## THE PROBLEM
Among the entries below, find the lines with "black" and copy them.

## DATA PROVIDED
====

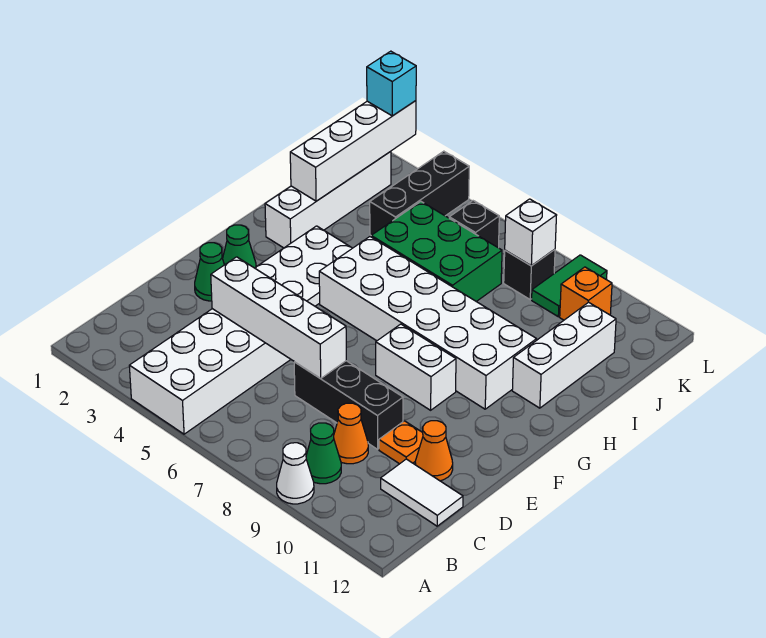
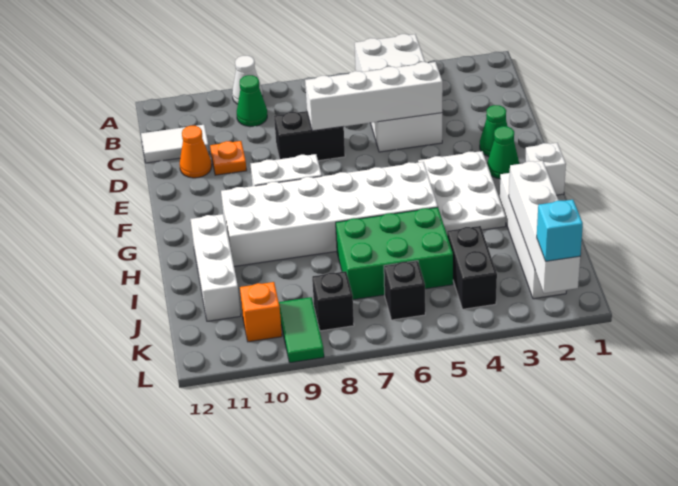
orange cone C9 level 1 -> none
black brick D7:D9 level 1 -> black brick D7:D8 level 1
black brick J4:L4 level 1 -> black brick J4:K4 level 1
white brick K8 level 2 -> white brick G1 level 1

====

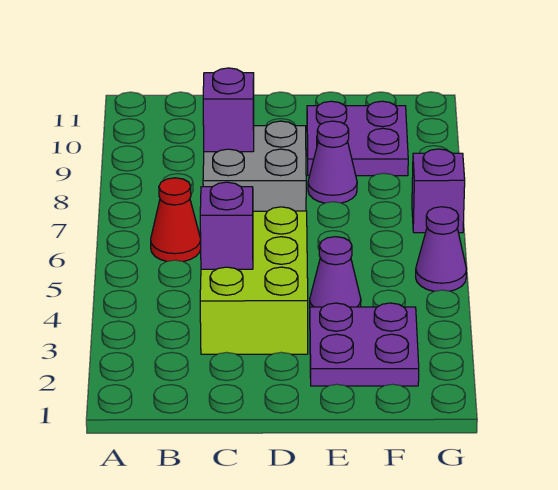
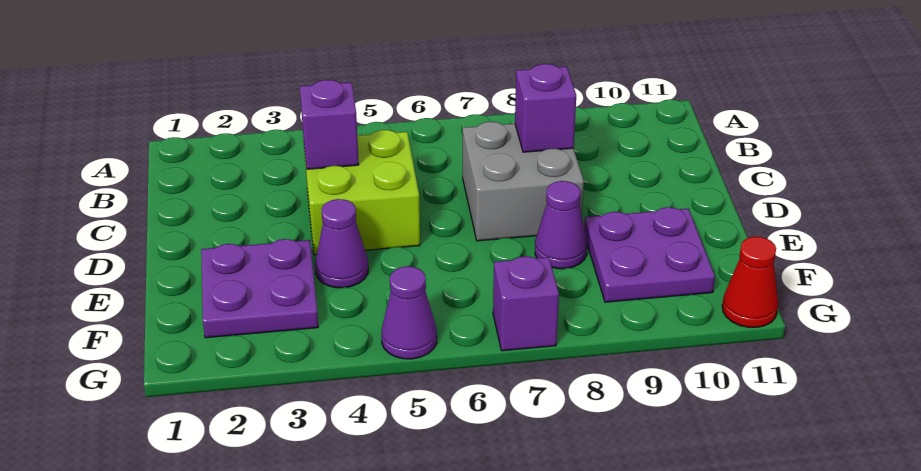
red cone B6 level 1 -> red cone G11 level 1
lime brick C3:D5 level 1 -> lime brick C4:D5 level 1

====

## EXERCISE OUTPUT
black brick D7:D9 level 1 -> black brick D7:D8 level 1
black brick J4:L4 level 1 -> black brick J4:K4 level 1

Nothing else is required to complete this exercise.